Items listed in a dataset
----------------------------------------
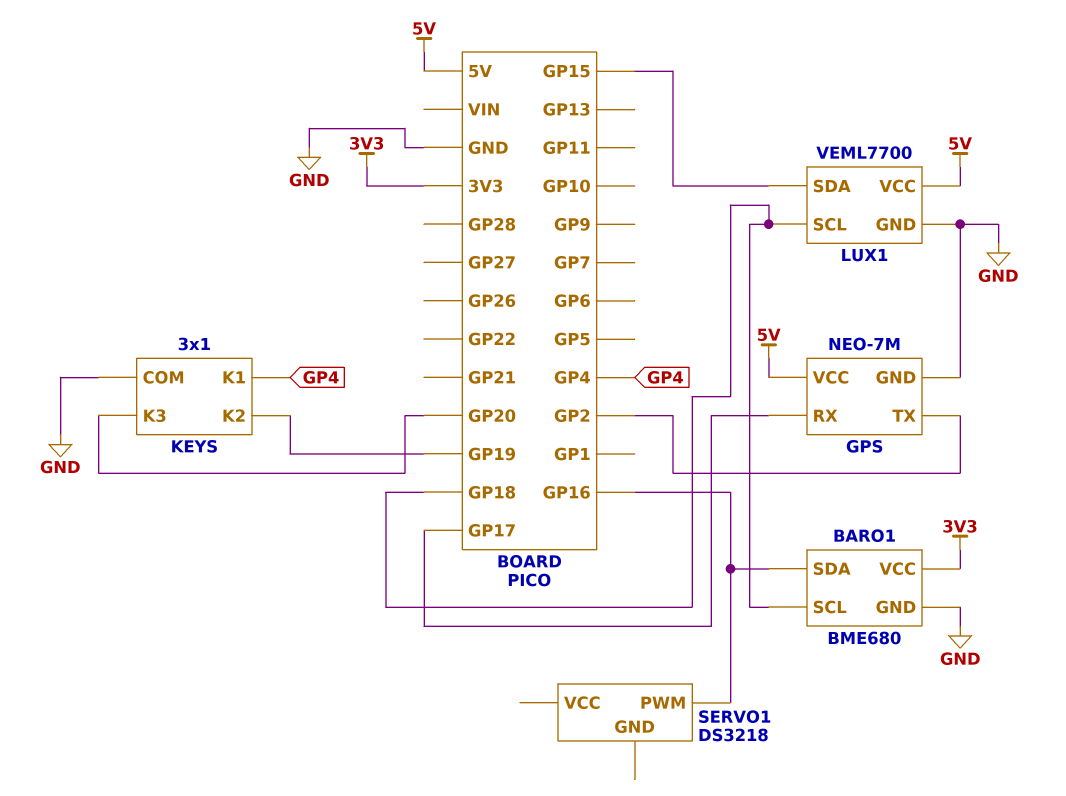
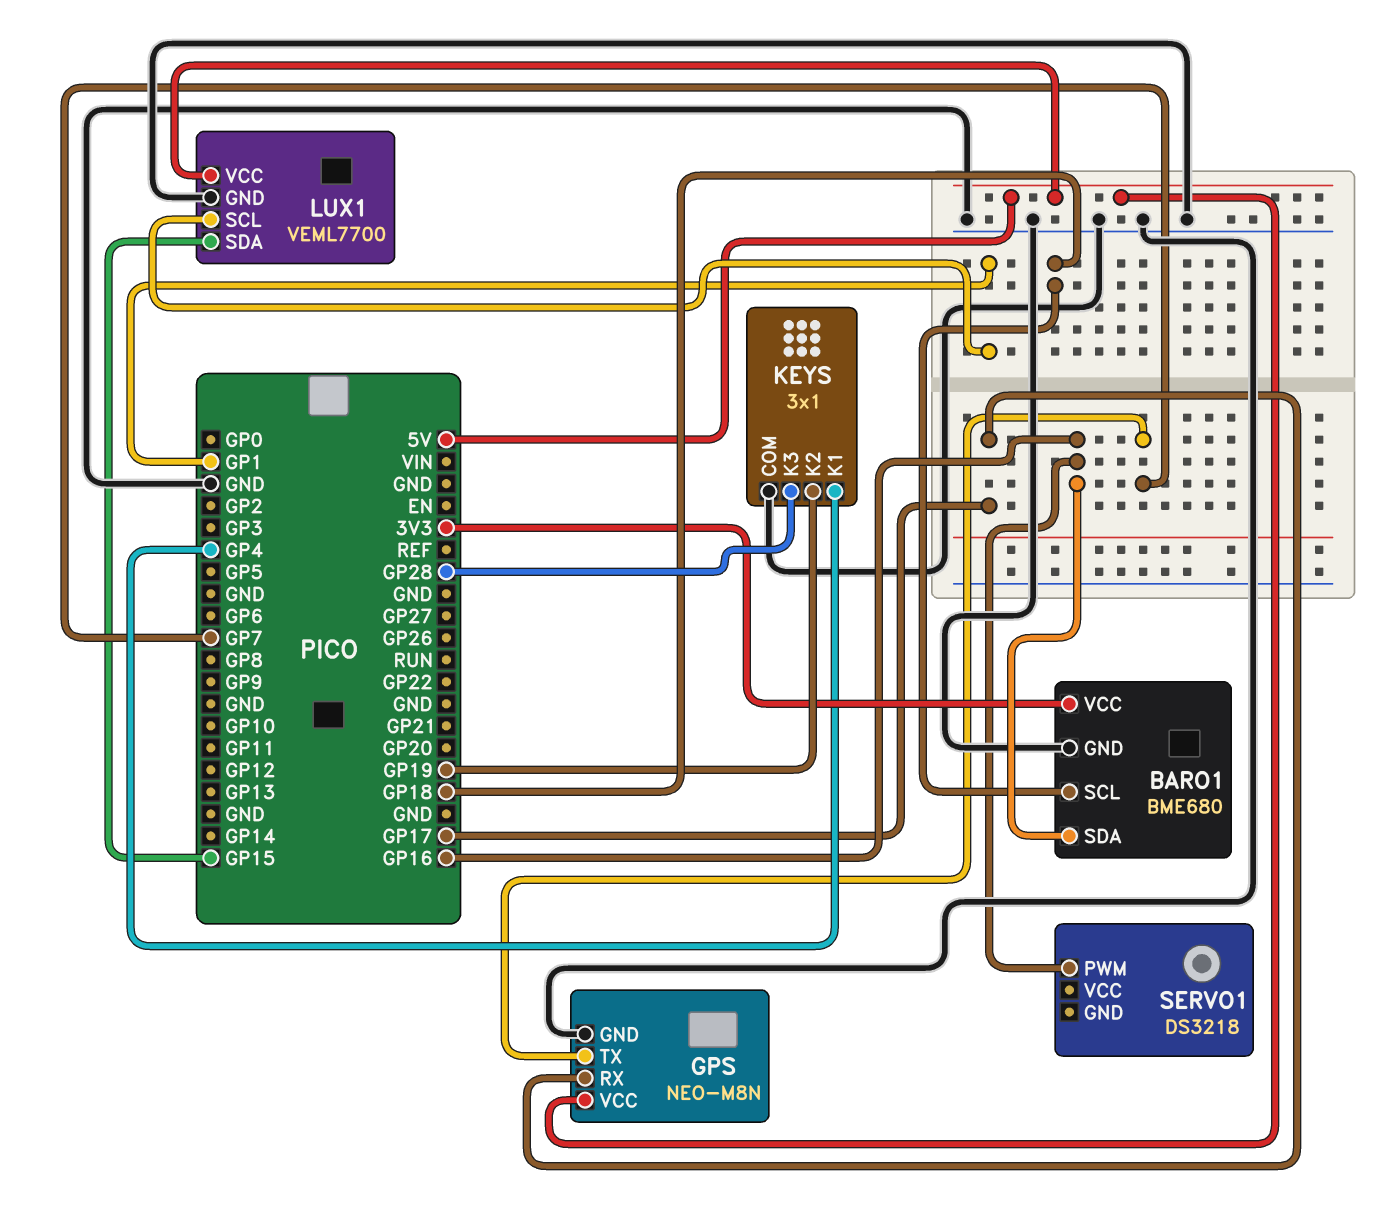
GPS: NEO-7M -> NEO-M8N
GPS pin TX: GP2 -> GP7
KEYS pin K3: GP20 -> GP28
LUX1 pin SCL: GP18 -> GP1

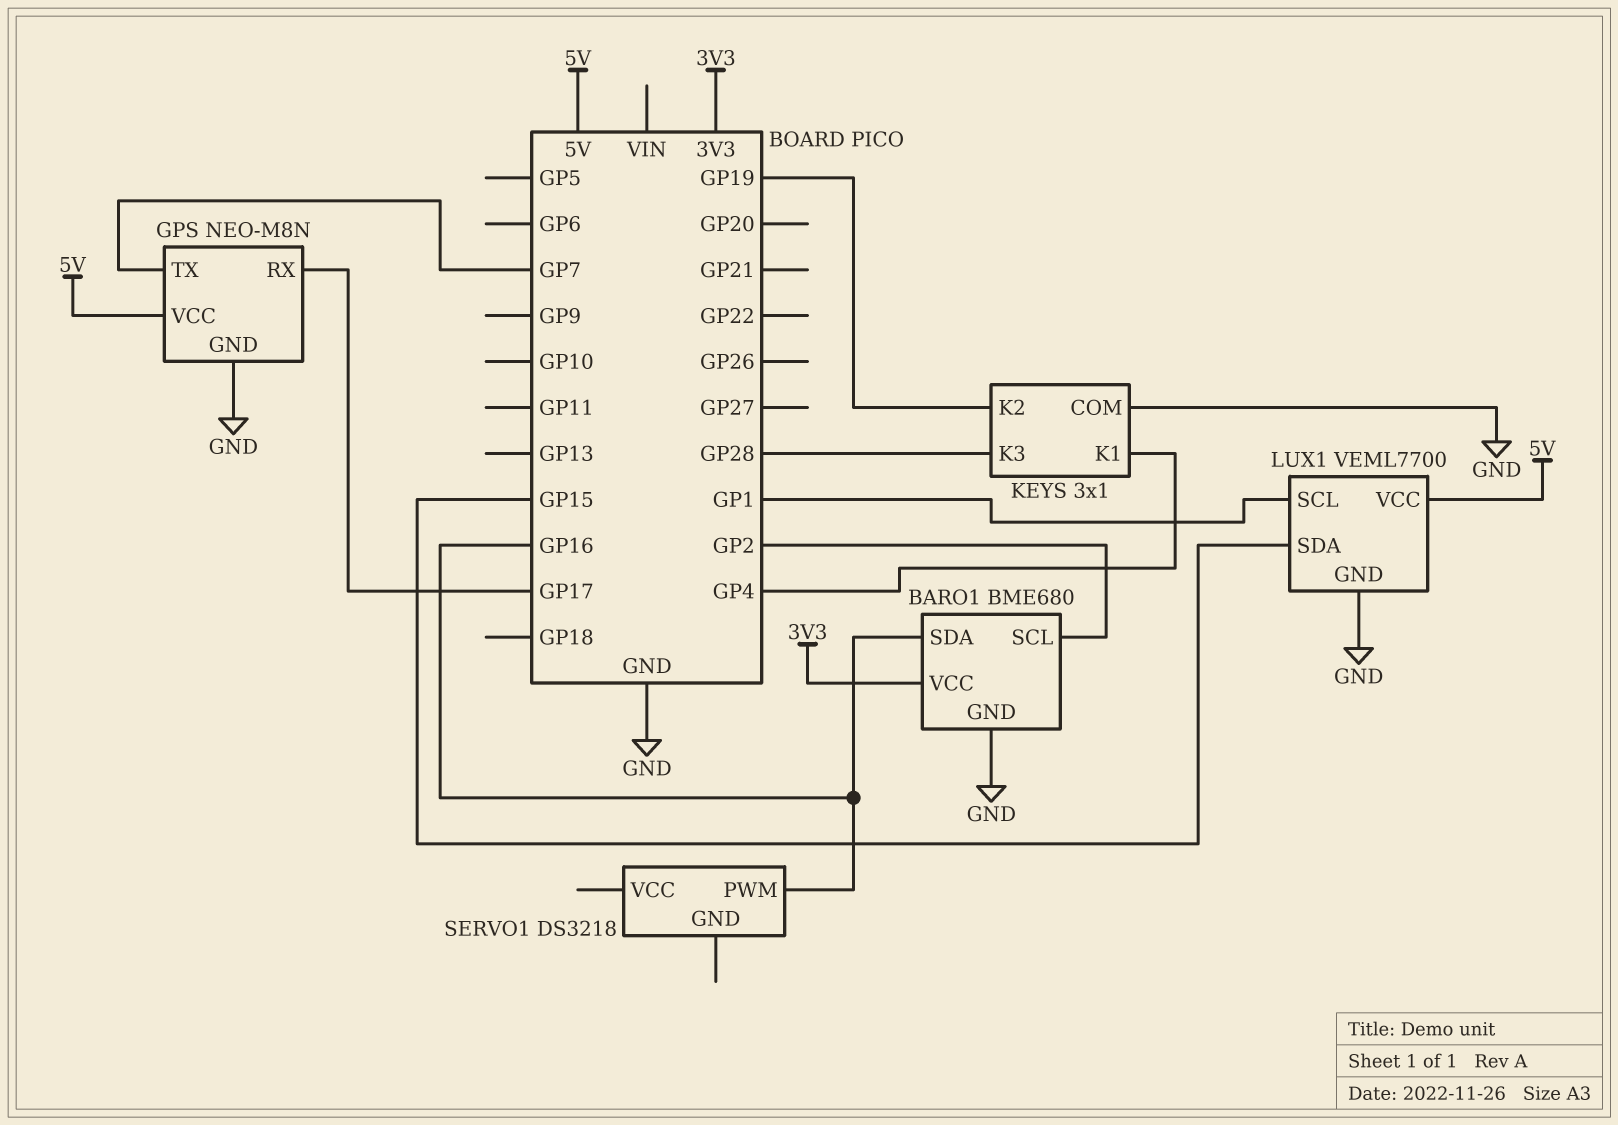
BARO1 pin SCL: GP18 -> GP2

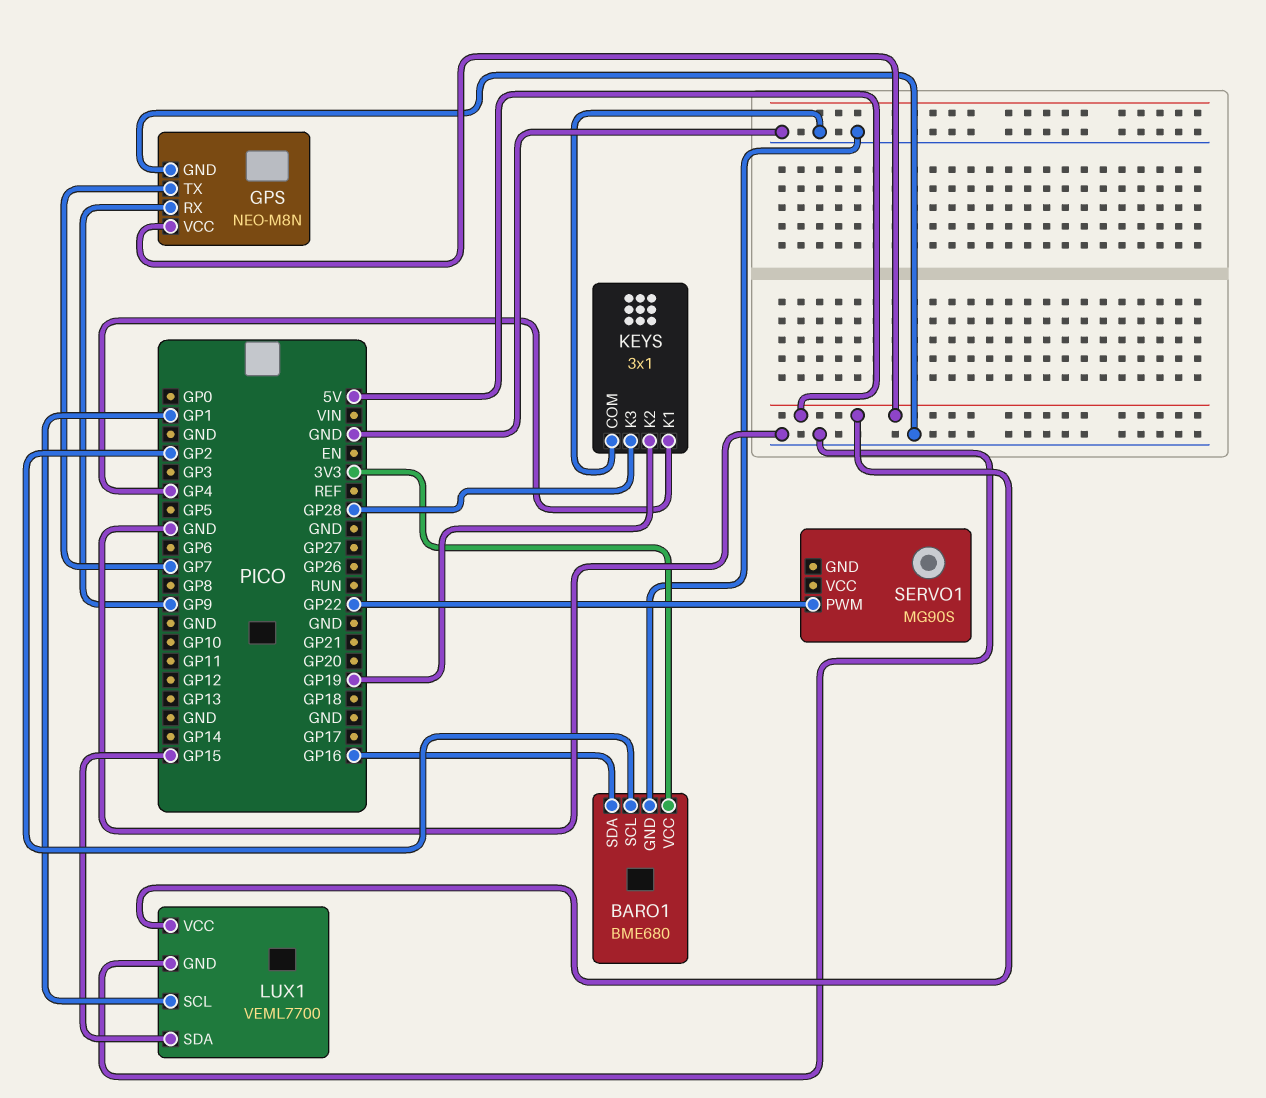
GPS pin RX: GP17 -> GP9
SERVO1: DS3218 -> MG90S
SERVO1 pin PWM: GP16 -> GP22

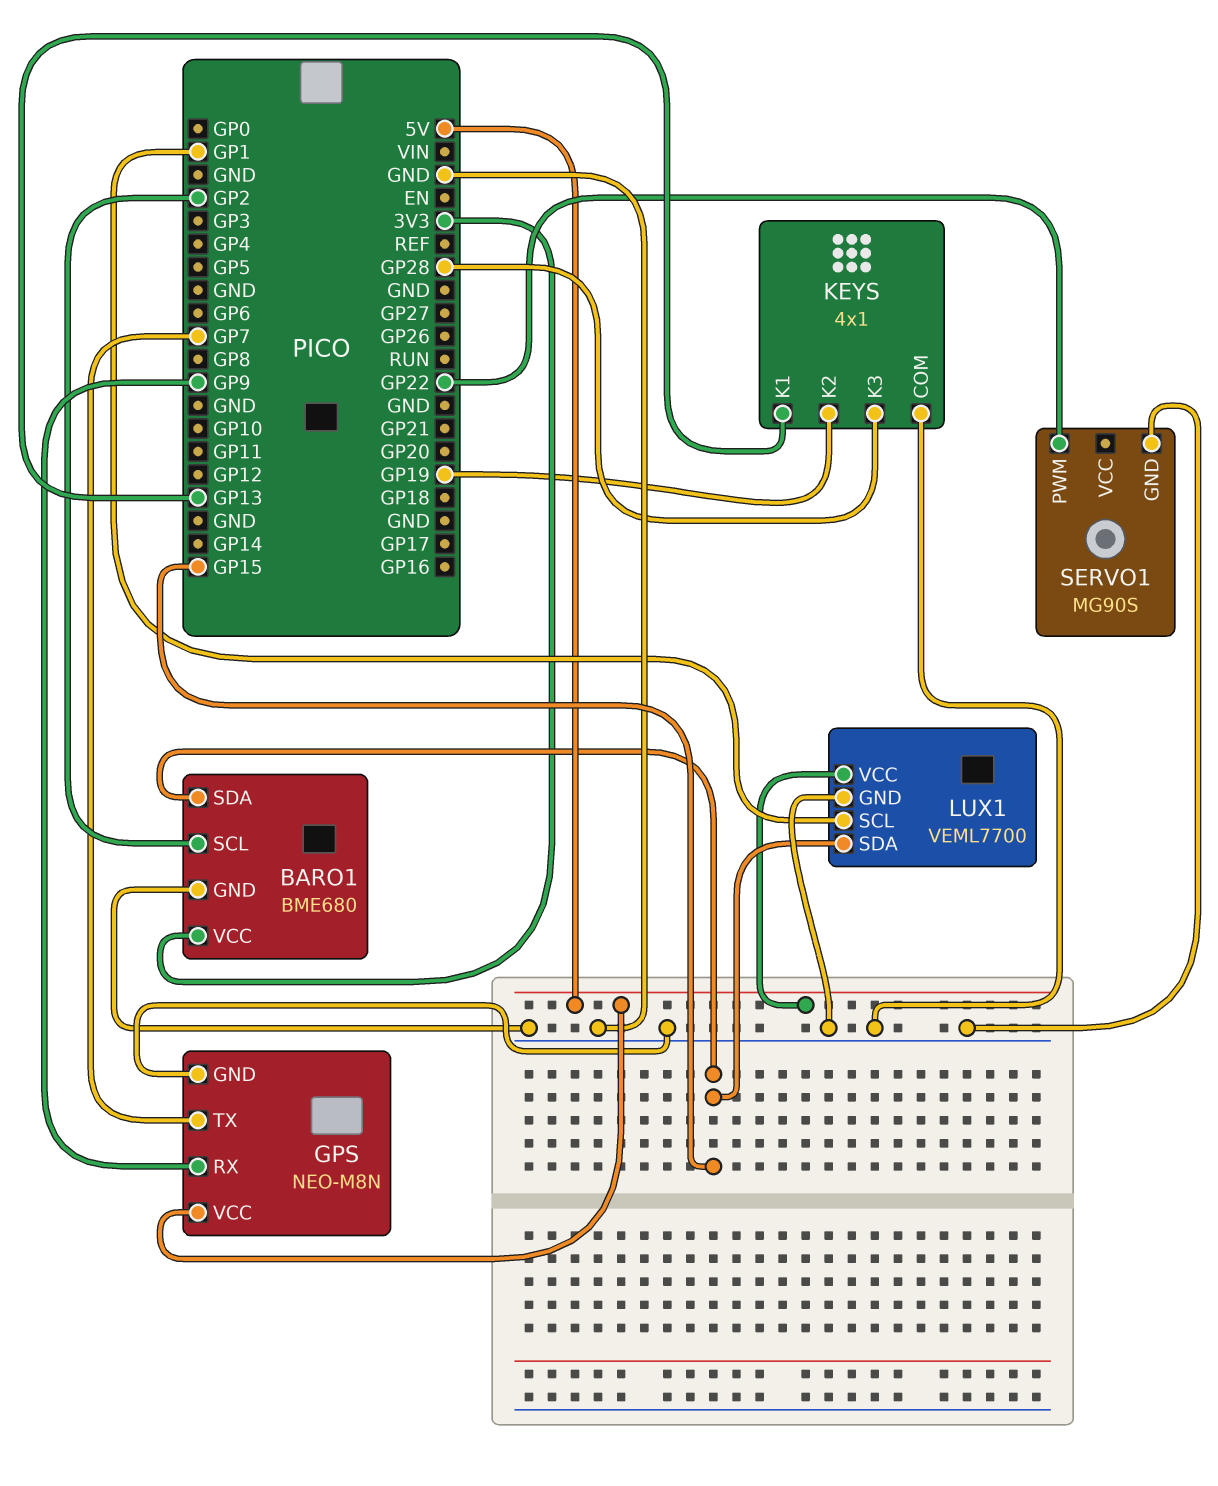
BARO1 pin SDA: GP16 -> GP15
KEYS: 3x1 -> 4x1
KEYS pin K1: GP4 -> GP13
SERVO1 pin GND: none -> GND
----------------------------------------
- _Task instructions_:
Leaving the images behind, set down every entry word for word.

- _Completed exercise_:
GPS: NEO-7M -> NEO-M8N
GPS pin TX: GP2 -> GP7
KEYS pin K3: GP20 -> GP28
LUX1 pin SCL: GP18 -> GP1

BARO1 pin SCL: GP18 -> GP2

GPS pin RX: GP17 -> GP9
SERVO1: DS3218 -> MG90S
SERVO1 pin PWM: GP16 -> GP22

BARO1 pin SDA: GP16 -> GP15
KEYS: 3x1 -> 4x1
KEYS pin K1: GP4 -> GP13
SERVO1 pin GND: none -> GND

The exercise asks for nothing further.